Object transformation records

---

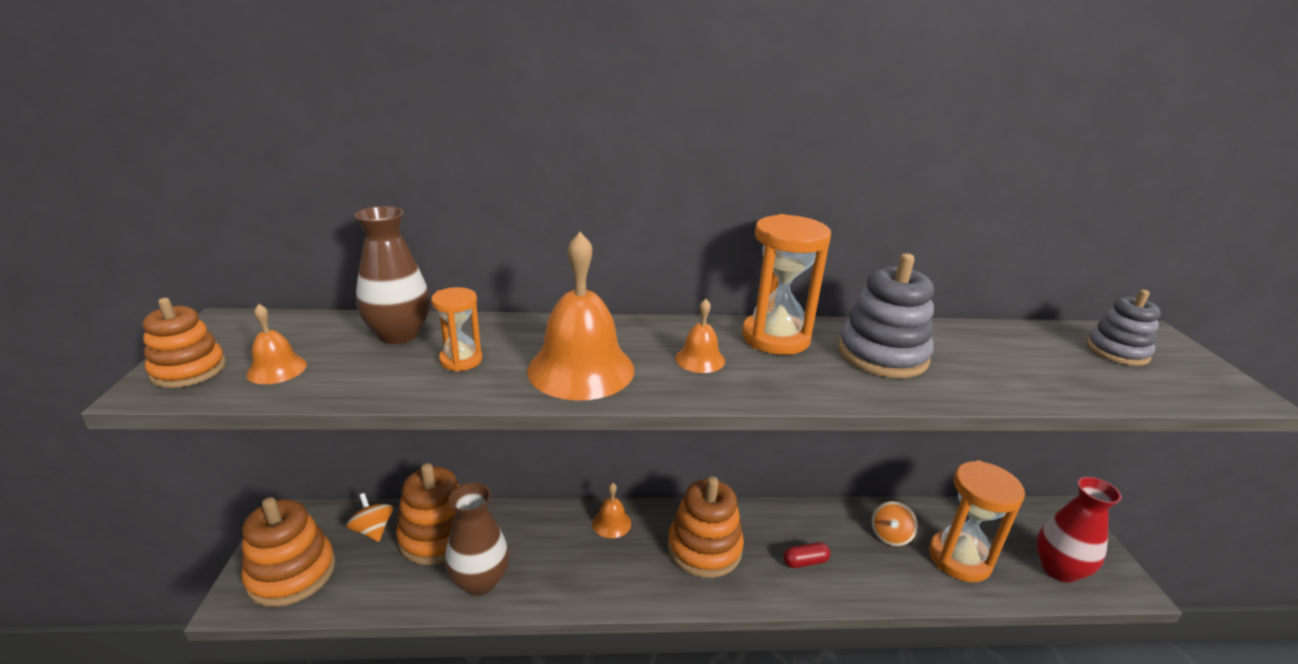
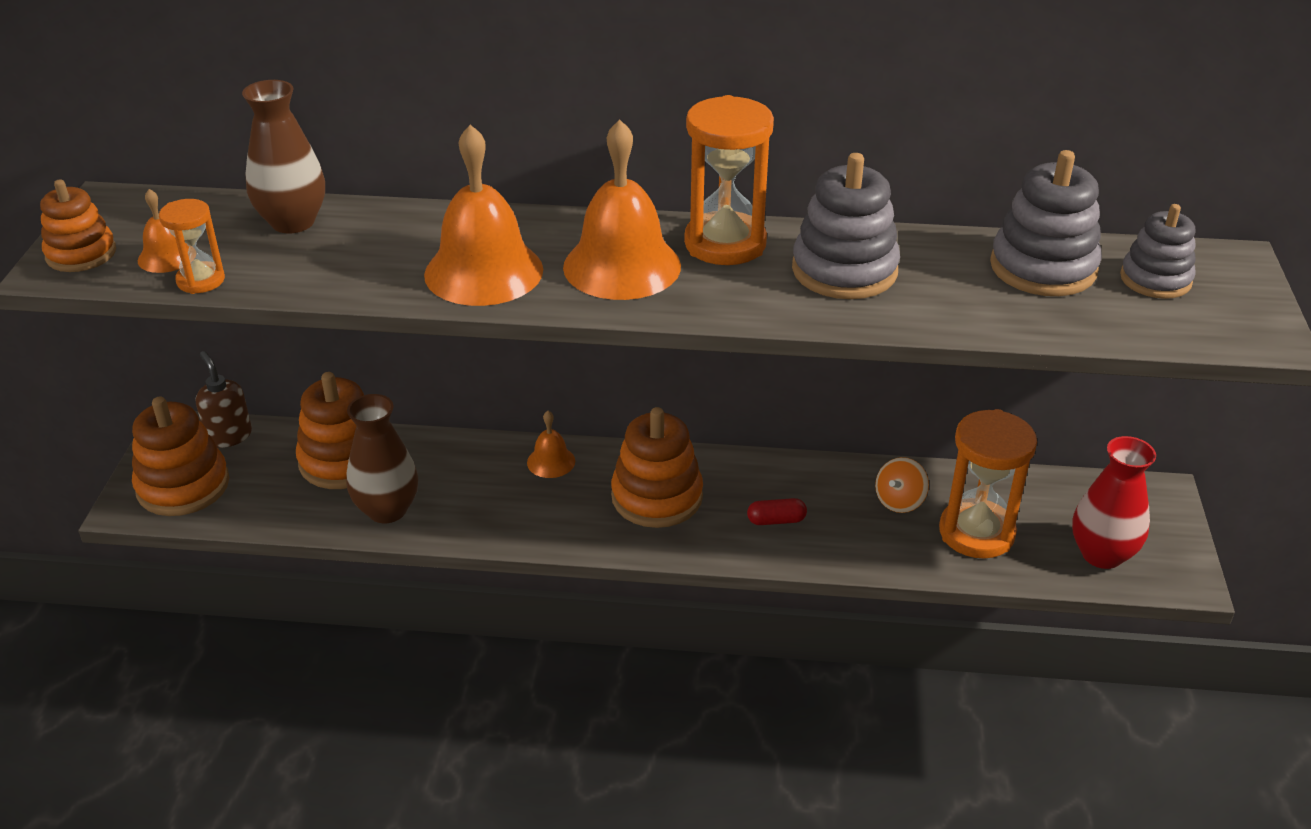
camera: 10 degrees right, 10 degrees up
orange spinning top [346,493,393,542] -> none
orange hourglass [431,287,482,372] -> orange hourglass moved to [159,199,225,294]
orange bell [675,299,725,373] -> orange bell [563,119,681,300], size x2.06
none -> brown soap dispenser [196,351,252,448]
none -> grey stacking toy [990,150,1102,296]

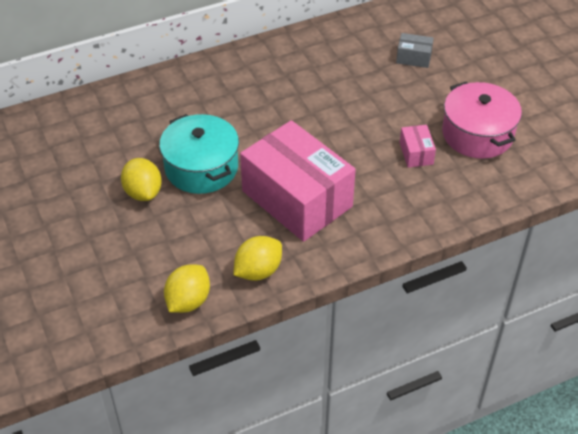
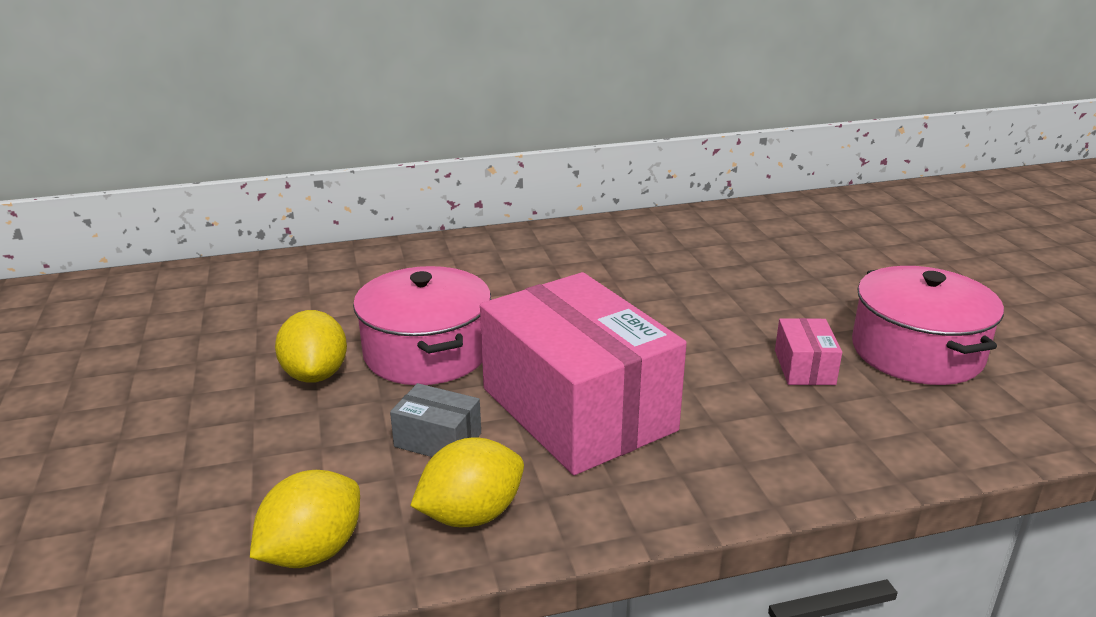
camera: 10 degrees right, 20 degrees down
turquoise pot [159,114,239,194] -> pink pot [353,266,491,385]
grey box [396,33,434,68] -> grey box moved to [390,383,481,457]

---

→ **What is being asked**:
Retype the line containing "none -> brown" and each line after it through the last line of the entries above, exactly, with no pictures and nothing else.

→ **Result of this task**:
none -> brown soap dispenser [196,351,252,448]
none -> grey stacking toy [990,150,1102,296]

camera: 10 degrees right, 20 degrees down
turquoise pot [159,114,239,194] -> pink pot [353,266,491,385]
grey box [396,33,434,68] -> grey box moved to [390,383,481,457]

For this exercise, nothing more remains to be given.